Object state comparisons
——————

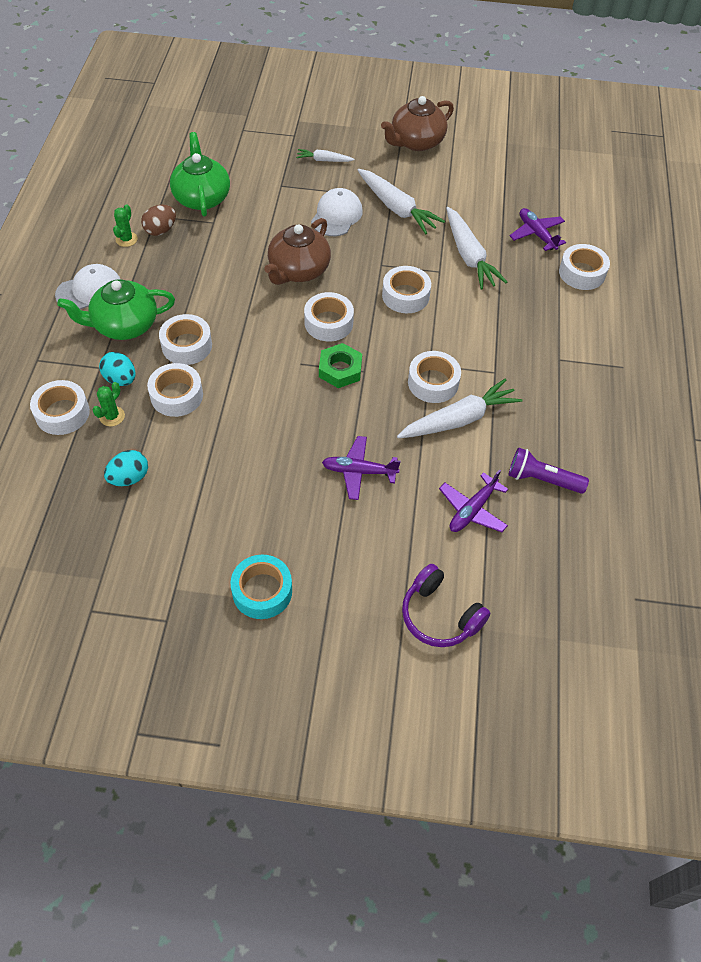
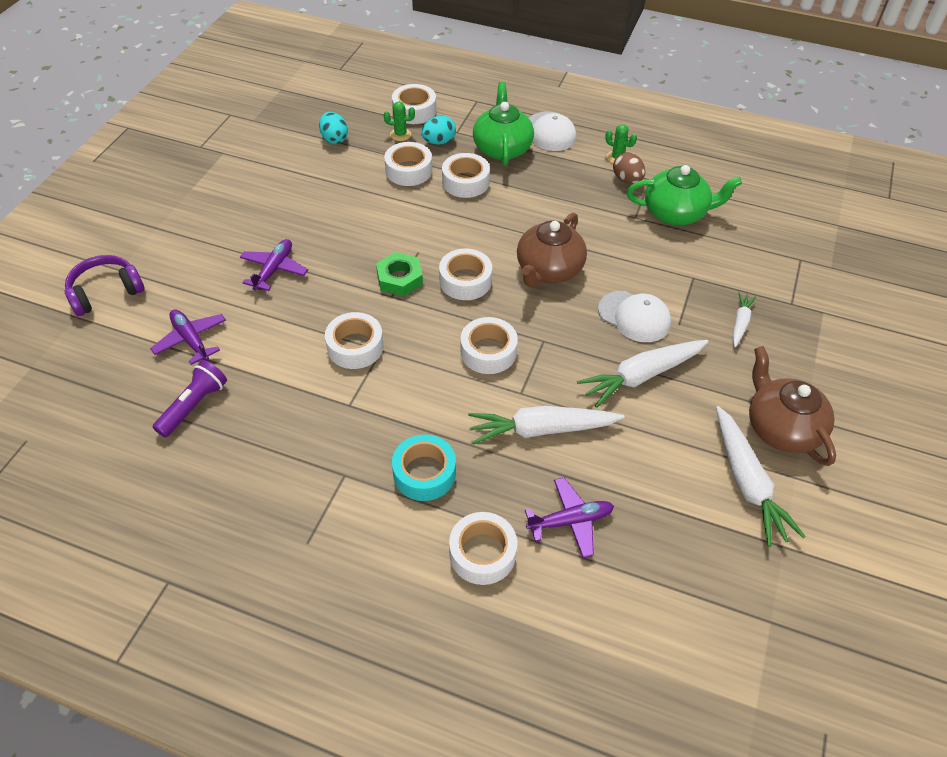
camera: 105 degrees right, 5 degrees down
(112, 416) = (400, 134): green cactus -> green cactus turned 45 degrees counterclockwise
(262, 591) = (193, 195): turquoise tape -> turquoise tape (424, 473)
(298, 270) = (548, 270): brown teapot -> brown teapot turned 105 degrees counterclockwise
(459, 419) = (299, 357): white carrot -> white carrot (747, 482)

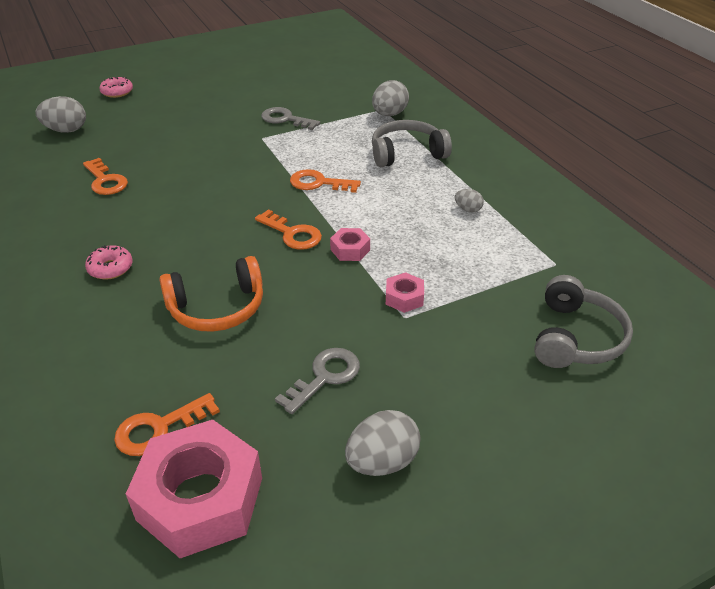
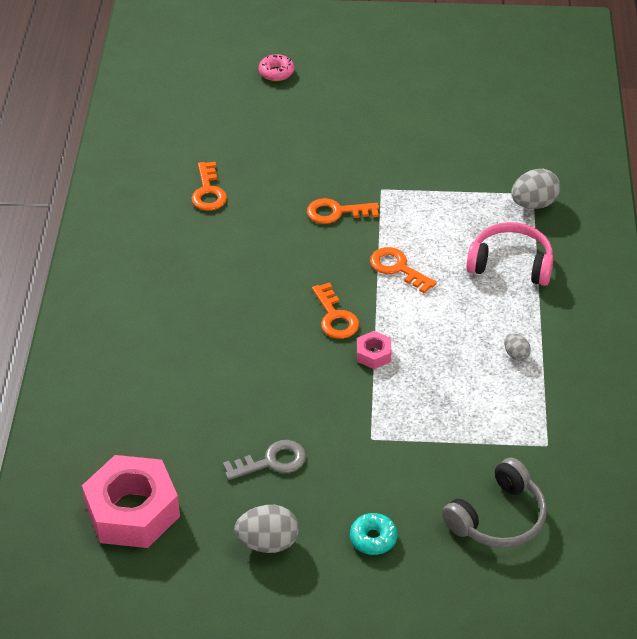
camera: 30 degrees right, 5 degrees up
(66, 130) = (203, 112): grey egg -> none
(110, 268) = (166, 292): pink donut -> none
(159, 428) = (132, 449): orange key -> orange key (336, 212)
(217, 308) = (228, 366): orange headphones -> none
(285, 119) = (420, 172): grey key -> none
(404, 298) = (384, 421): pink nut -> none
(407, 153) = (511, 264): grey headphones -> pink headphones
(484, 407) = (373, 538): none -> turquoise donut

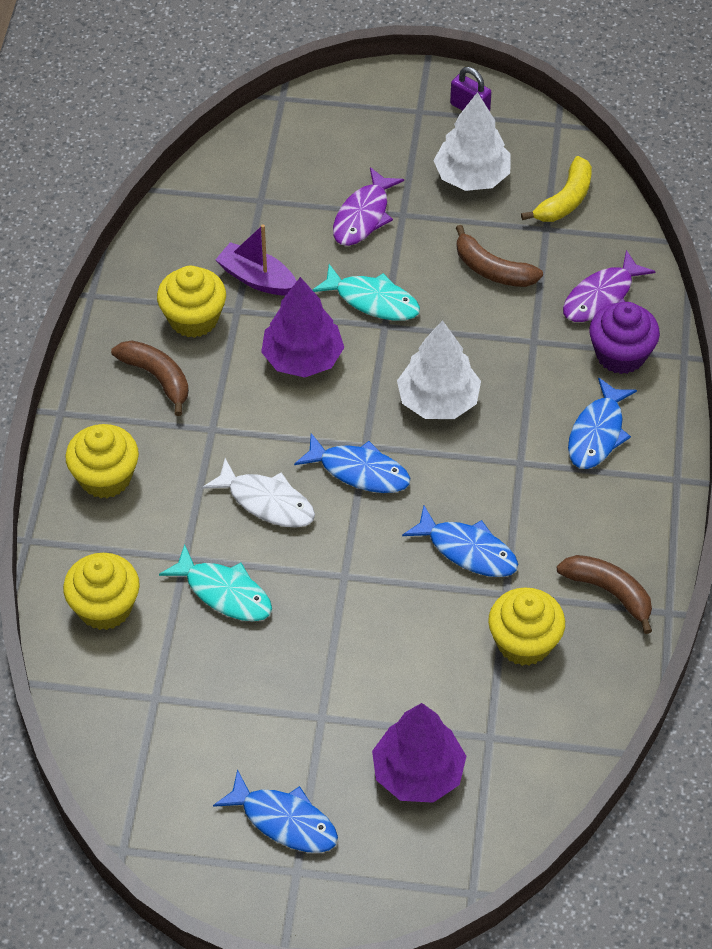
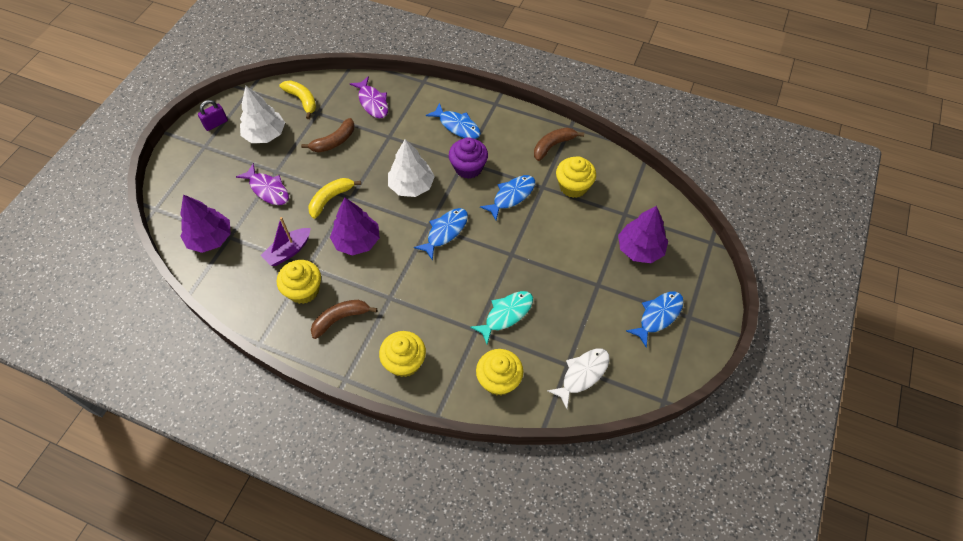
camera: 75 degrees left, 5 degrees up
(250, 179) = (210, 238): none -> purple tree
(266, 502) = (451, 280): white fish -> white fish (582, 374)
(372, 300) = (330, 199): turquoise fish -> yellow banana
(620, 354) = (412, 104): purple cupcake -> purple cupcake (468, 168)

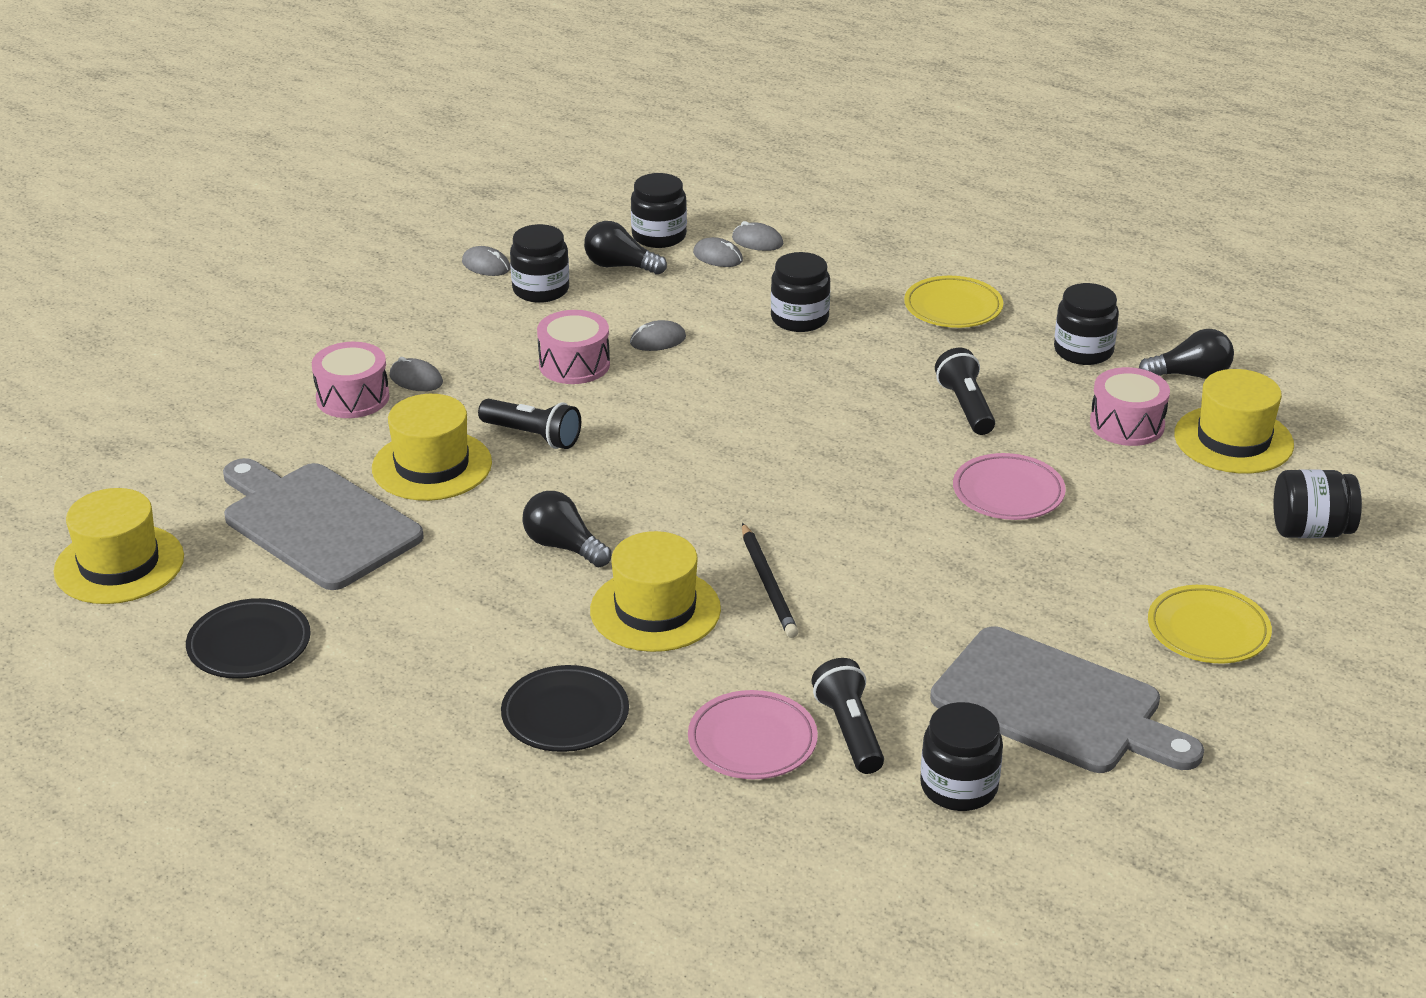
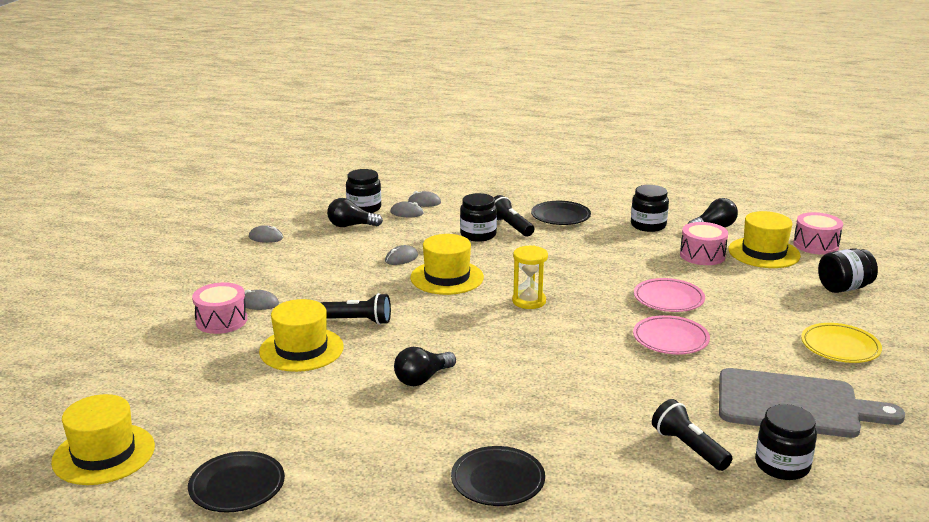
camera: 20 degrees left, 10 degrees down
(316, 523) = (241, 398): grey cutting board -> none
(541, 290) = (309, 244): black jar -> none
(563, 546) = (422, 379): black light bulb -> black light bulb turned 60 degrees counterclockwise
(574, 364) = (358, 279): pink drum -> pink drum (816, 245)
(655, 610) = (510, 403): yellow hat -> yellow hat (447, 277)
(752, 741) = (633, 468): pink plate -> pink plate (670, 339)
(768, 584) = (569, 374): black pencil -> none
(794, 453) = (529, 301): none -> yellow hourglass
(953, 308) = (560, 216): yellow plate -> black plate
(966, 406) = (608, 261): black flashlight -> black flashlight (510, 226)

——————

Exercise requirements
A single number is expected: how many lines in the records contain the string "headphones".

Task answer
2